(Supplied data Opens)
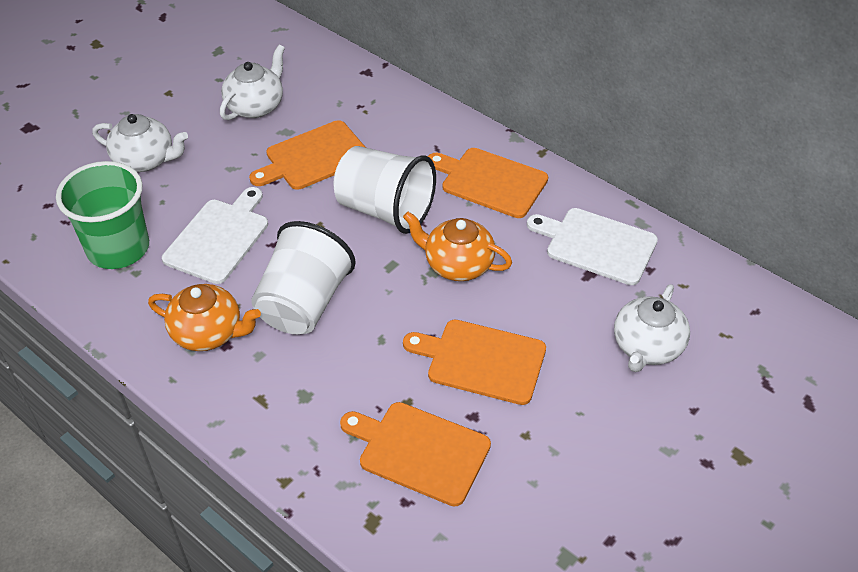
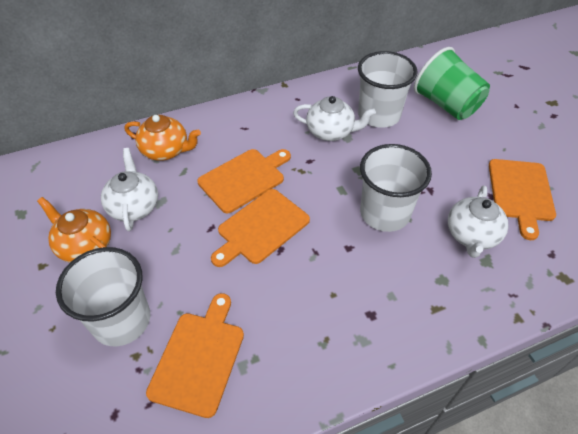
white cup: 2 -> 3
white cutting board: 2 -> 0

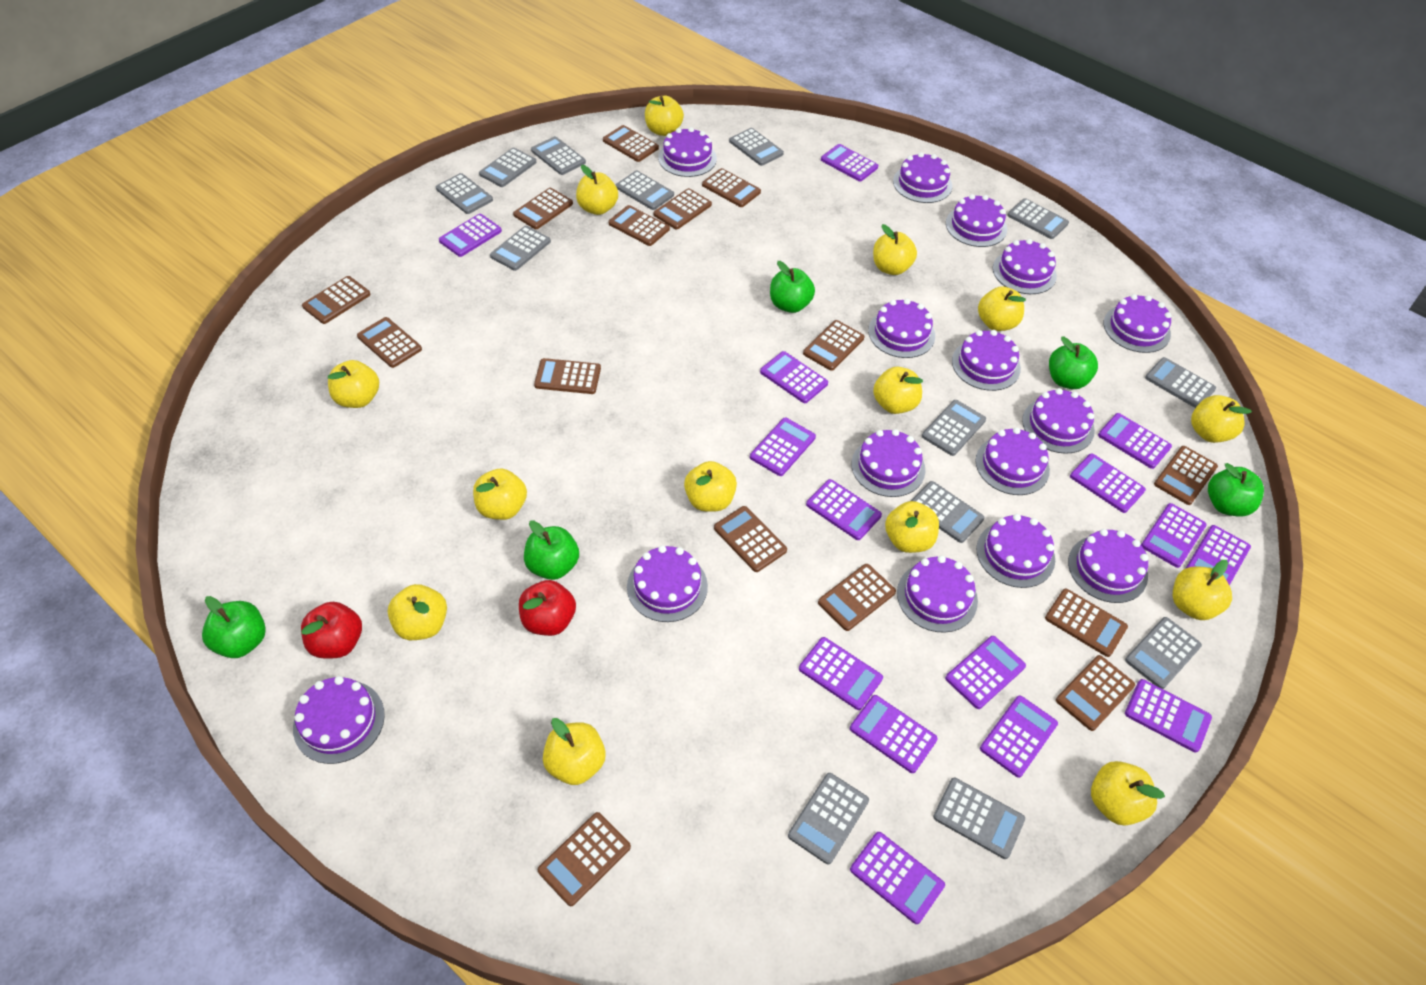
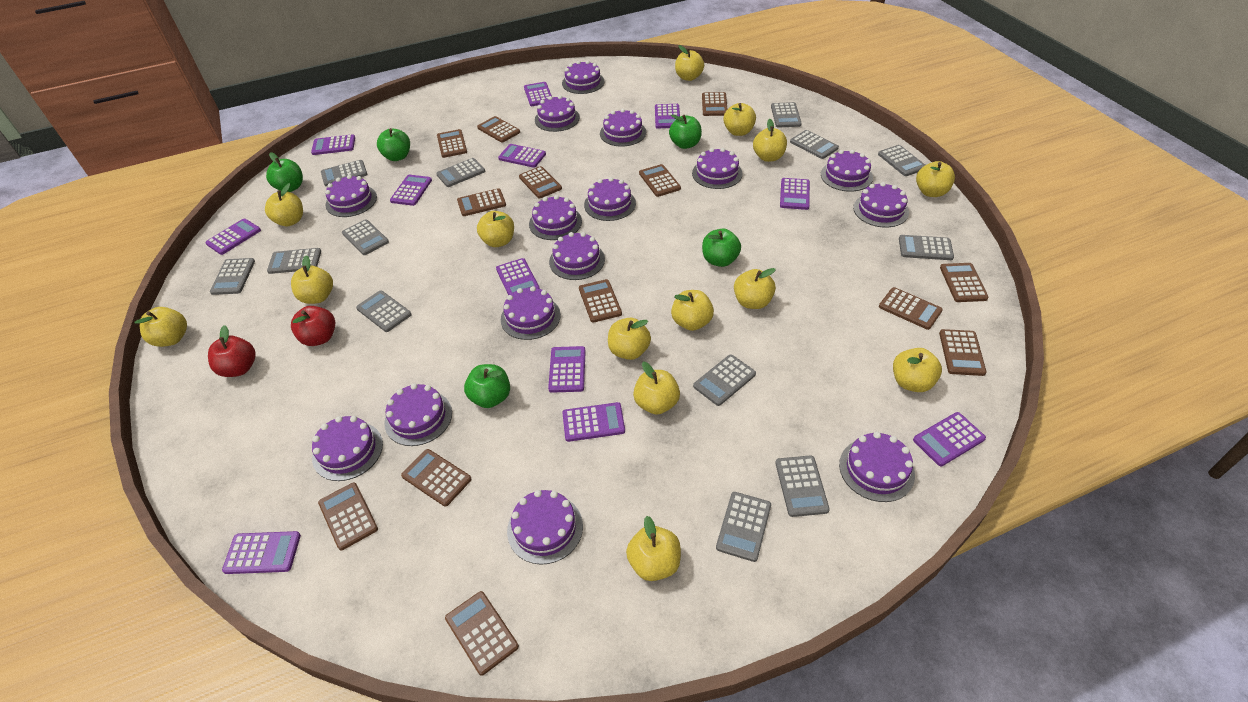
brown calculator: 15 -> 13
purple calculator: 15 -> 12

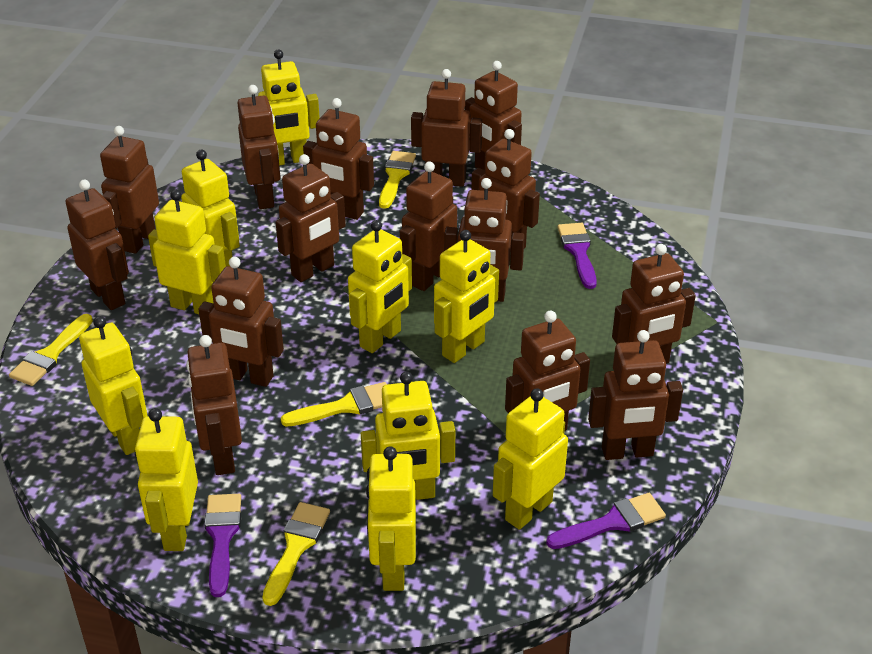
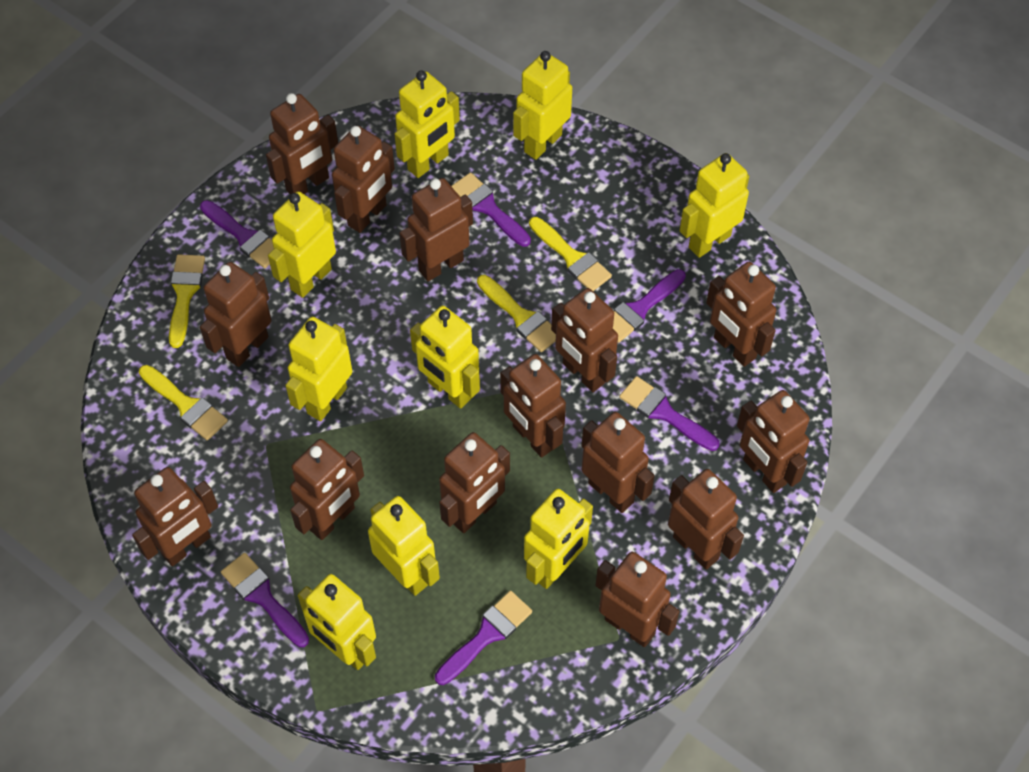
brown robot: 15 -> 14
purple brush: 3 -> 6
yellow robot: 10 -> 9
(Supplied data Closes)
What to do:
Wherever "purple" occurs in the entries above, copy the line it sits on.

Response for this exercise:
purple calculator: 15 -> 12
purple brush: 3 -> 6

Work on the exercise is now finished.